• **Aim of the task**: Could you quote each of the items below word for word, leaving nothing out and changing nothing?

── Task input

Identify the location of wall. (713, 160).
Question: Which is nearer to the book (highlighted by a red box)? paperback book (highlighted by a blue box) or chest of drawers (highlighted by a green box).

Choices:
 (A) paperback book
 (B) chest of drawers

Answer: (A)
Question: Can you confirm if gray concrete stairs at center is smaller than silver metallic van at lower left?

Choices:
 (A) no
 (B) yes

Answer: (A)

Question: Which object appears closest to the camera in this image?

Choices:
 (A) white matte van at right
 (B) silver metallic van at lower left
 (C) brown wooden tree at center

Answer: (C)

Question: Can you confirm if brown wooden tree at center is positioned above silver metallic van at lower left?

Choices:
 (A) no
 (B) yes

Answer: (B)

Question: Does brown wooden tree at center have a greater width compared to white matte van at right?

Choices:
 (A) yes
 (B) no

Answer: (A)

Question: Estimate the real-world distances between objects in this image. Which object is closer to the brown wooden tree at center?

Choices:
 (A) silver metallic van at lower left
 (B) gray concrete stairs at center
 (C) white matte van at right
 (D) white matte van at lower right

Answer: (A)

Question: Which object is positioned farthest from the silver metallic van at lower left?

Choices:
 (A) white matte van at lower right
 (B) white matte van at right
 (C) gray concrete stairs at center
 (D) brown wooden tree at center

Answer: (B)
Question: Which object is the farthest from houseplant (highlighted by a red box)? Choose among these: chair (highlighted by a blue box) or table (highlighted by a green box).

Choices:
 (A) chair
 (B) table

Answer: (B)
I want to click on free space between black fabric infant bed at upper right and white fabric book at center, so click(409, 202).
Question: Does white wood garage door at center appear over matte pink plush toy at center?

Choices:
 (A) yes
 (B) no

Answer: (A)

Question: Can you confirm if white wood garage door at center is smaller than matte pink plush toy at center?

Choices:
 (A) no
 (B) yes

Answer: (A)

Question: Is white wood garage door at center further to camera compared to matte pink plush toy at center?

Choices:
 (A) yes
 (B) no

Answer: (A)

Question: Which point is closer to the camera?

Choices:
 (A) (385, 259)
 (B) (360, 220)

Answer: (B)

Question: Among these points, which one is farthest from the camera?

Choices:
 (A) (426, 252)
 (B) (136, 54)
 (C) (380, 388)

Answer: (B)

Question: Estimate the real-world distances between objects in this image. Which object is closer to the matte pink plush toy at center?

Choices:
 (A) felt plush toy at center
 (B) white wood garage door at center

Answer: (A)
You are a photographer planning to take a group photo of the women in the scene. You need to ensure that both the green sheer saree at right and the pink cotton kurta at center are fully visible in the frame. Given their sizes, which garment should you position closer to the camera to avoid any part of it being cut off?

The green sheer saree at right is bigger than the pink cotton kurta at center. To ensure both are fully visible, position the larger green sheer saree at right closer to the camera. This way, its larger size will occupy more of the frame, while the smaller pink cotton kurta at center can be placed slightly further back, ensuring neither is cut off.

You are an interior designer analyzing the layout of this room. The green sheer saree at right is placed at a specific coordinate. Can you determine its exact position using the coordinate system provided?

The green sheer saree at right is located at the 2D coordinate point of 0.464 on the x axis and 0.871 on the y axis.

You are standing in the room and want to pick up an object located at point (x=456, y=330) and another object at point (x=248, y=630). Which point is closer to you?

────

• **In response**:
Identify the location of wall. (713, 160).
Question: Which is nearer to the book (highlighted by a red box)? paperback book (highlighted by a blue box) or chest of drawers (highlighted by a green box).

Choices:
 (A) paperback book
 (B) chest of drawers

Answer: (A)
Question: Can you confirm if gray concrete stairs at center is smaller than silver metallic van at lower left?

Choices:
 (A) no
 (B) yes

Answer: (A)

Question: Which object appears closest to the camera in this image?

Choices:
 (A) white matte van at right
 (B) silver metallic van at lower left
 (C) brown wooden tree at center

Answer: (C)

Question: Can you confirm if brown wooden tree at center is positioned above silver metallic van at lower left?

Choices:
 (A) no
 (B) yes

Answer: (B)

Question: Does brown wooden tree at center have a greater width compared to white matte van at right?

Choices:
 (A) yes
 (B) no

Answer: (A)

Question: Estimate the real-world distances between objects in this image. Which object is closer to the brown wooden tree at center?

Choices:
 (A) silver metallic van at lower left
 (B) gray concrete stairs at center
 (C) white matte van at right
 (D) white matte van at lower right

Answer: (A)

Question: Which object is positioned farthest from the silver metallic van at lower left?

Choices:
 (A) white matte van at lower right
 (B) white matte van at right
 (C) gray concrete stairs at center
 (D) brown wooden tree at center

Answer: (B)
Question: Which object is the farthest from houseplant (highlighted by a red box)? Choose among these: chair (highlighted by a blue box) or table (highlighted by a green box).

Choices:
 (A) chair
 (B) table

Answer: (B)
I want to click on free space between black fabric infant bed at upper right and white fabric book at center, so click(409, 202).
Question: Does white wood garage door at center appear over matte pink plush toy at center?

Choices:
 (A) yes
 (B) no

Answer: (A)

Question: Can you confirm if white wood garage door at center is smaller than matte pink plush toy at center?

Choices:
 (A) no
 (B) yes

Answer: (A)

Question: Is white wood garage door at center further to camera compared to matte pink plush toy at center?

Choices:
 (A) yes
 (B) no

Answer: (A)

Question: Which point is closer to the camera?

Choices:
 (A) (385, 259)
 (B) (360, 220)

Answer: (B)

Question: Among these points, which one is farthest from the camera?

Choices:
 (A) (426, 252)
 (B) (136, 54)
 (C) (380, 388)

Answer: (B)

Question: Estimate the real-world distances between objects in this image. Which object is closer to the matte pink plush toy at center?

Choices:
 (A) felt plush toy at center
 (B) white wood garage door at center

Answer: (A)
You are a photographer planning to take a group photo of the women in the scene. You need to ensure that both the green sheer saree at right and the pink cotton kurta at center are fully visible in the frame. Given their sizes, which garment should you position closer to the camera to avoid any part of it being cut off?

The green sheer saree at right is bigger than the pink cotton kurta at center. To ensure both are fully visible, position the larger green sheer saree at right closer to the camera. This way, its larger size will occupy more of the frame, while the smaller pink cotton kurta at center can be placed slightly further back, ensuring neither is cut off.

You are an interior designer analyzing the layout of this room. The green sheer saree at right is placed at a specific coordinate. Can you determine its exact position using the coordinate system provided?

The green sheer saree at right is located at the 2D coordinate point of 0.464 on the x axis and 0.871 on the y axis.

You are standing in the room and want to pick up an object located at point (x=456, y=330) and another object at point (x=248, y=630). Which point is closer to you?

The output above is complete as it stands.